> [Requirement] The full set of entries needs to be reproduced exactly.

Coordinate-based object records:
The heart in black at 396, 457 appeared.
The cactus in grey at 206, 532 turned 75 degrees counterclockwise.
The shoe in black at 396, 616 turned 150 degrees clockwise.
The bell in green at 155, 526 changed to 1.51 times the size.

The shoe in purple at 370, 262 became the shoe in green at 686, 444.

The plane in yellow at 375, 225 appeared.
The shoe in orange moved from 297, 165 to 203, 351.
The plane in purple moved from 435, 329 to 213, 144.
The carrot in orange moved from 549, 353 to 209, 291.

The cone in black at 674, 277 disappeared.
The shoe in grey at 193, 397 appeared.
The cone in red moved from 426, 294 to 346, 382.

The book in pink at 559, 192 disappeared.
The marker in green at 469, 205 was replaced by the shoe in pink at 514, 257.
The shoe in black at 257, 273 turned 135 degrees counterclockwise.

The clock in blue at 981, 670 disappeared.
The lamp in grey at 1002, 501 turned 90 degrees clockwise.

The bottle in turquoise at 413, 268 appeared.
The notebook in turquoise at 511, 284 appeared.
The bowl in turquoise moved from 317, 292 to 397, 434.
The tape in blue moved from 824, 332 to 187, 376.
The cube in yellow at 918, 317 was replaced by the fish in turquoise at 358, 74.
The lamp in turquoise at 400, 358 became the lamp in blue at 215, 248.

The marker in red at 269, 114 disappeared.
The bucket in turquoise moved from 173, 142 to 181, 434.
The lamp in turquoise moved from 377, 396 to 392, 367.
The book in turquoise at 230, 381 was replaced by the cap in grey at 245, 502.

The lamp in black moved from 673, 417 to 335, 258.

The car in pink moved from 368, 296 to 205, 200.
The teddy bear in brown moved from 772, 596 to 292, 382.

> [Your response]
The heart in black at 396, 457 appeared.
The cactus in grey at 206, 532 turned 75 degrees counterclockwise.
The shoe in black at 396, 616 turned 150 degrees clockwise.
The bell in green at 155, 526 changed to 1.51 times the size.

The shoe in purple at 370, 262 became the shoe in green at 686, 444.

The plane in yellow at 375, 225 appeared.
The shoe in orange moved from 297, 165 to 203, 351.
The plane in purple moved from 435, 329 to 213, 144.
The carrot in orange moved from 549, 353 to 209, 291.

The cone in black at 674, 277 disappeared.
The shoe in grey at 193, 397 appeared.
The cone in red moved from 426, 294 to 346, 382.

The book in pink at 559, 192 disappeared.
The marker in green at 469, 205 was replaced by the shoe in pink at 514, 257.
The shoe in black at 257, 273 turned 135 degrees counterclockwise.

The clock in blue at 981, 670 disappeared.
The lamp in grey at 1002, 501 turned 90 degrees clockwise.

The bottle in turquoise at 413, 268 appeared.
The notebook in turquoise at 511, 284 appeared.
The bowl in turquoise moved from 317, 292 to 397, 434.
The tape in blue moved from 824, 332 to 187, 376.
The cube in yellow at 918, 317 was replaced by the fish in turquoise at 358, 74.
The lamp in turquoise at 400, 358 became the lamp in blue at 215, 248.

The marker in red at 269, 114 disappeared.
The bucket in turquoise moved from 173, 142 to 181, 434.
The lamp in turquoise moved from 377, 396 to 392, 367.
The book in turquoise at 230, 381 was replaced by the cap in grey at 245, 502.

The lamp in black moved from 673, 417 to 335, 258.

The car in pink moved from 368, 296 to 205, 200.
The teddy bear in brown moved from 772, 596 to 292, 382.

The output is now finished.